_WHAT IS EXPECTED:_ Please count the lines of the records below that contain the string "screenshot". Give only the number.
[start of MATERIAL TO PROCESS]
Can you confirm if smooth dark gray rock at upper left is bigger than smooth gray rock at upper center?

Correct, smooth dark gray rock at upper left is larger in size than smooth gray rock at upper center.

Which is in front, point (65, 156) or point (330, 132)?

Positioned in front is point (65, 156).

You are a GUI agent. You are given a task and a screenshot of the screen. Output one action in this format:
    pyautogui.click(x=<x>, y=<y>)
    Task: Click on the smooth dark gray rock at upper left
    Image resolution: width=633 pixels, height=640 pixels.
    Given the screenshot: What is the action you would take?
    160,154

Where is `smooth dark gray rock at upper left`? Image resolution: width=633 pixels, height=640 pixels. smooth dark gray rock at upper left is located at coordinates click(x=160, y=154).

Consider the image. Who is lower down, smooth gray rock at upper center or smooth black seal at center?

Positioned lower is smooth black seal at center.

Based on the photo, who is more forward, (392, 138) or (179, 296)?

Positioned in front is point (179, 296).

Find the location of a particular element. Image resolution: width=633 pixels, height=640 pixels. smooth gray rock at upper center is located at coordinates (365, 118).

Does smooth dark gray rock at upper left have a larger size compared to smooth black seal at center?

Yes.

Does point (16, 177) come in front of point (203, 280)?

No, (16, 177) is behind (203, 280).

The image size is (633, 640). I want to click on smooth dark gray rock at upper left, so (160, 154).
[end of MATERIAL TO PROCESS]
[start of MATERIAL TO PROCESS]
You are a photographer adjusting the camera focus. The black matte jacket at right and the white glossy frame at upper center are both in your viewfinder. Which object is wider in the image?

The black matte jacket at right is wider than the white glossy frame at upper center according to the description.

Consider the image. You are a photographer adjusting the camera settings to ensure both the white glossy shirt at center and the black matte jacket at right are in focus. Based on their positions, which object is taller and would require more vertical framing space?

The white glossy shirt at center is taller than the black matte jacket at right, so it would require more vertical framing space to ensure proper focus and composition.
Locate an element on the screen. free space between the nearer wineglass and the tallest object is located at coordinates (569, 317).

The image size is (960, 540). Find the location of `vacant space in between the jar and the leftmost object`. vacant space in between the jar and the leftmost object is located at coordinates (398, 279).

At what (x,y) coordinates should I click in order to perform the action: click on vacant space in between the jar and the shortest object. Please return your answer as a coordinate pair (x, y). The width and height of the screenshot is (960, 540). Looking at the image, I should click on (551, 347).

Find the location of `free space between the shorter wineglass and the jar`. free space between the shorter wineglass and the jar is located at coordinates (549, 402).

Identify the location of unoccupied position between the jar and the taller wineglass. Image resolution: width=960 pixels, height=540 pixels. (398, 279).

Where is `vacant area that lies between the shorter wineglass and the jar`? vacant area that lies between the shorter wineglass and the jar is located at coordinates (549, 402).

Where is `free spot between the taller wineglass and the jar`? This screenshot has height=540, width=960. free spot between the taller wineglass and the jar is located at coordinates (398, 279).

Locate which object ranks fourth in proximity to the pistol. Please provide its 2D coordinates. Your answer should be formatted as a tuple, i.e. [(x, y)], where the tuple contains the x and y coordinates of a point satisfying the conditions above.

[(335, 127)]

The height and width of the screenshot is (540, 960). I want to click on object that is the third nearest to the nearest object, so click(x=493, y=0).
[end of MATERIAL TO PROCESS]
_REPLY:_ 5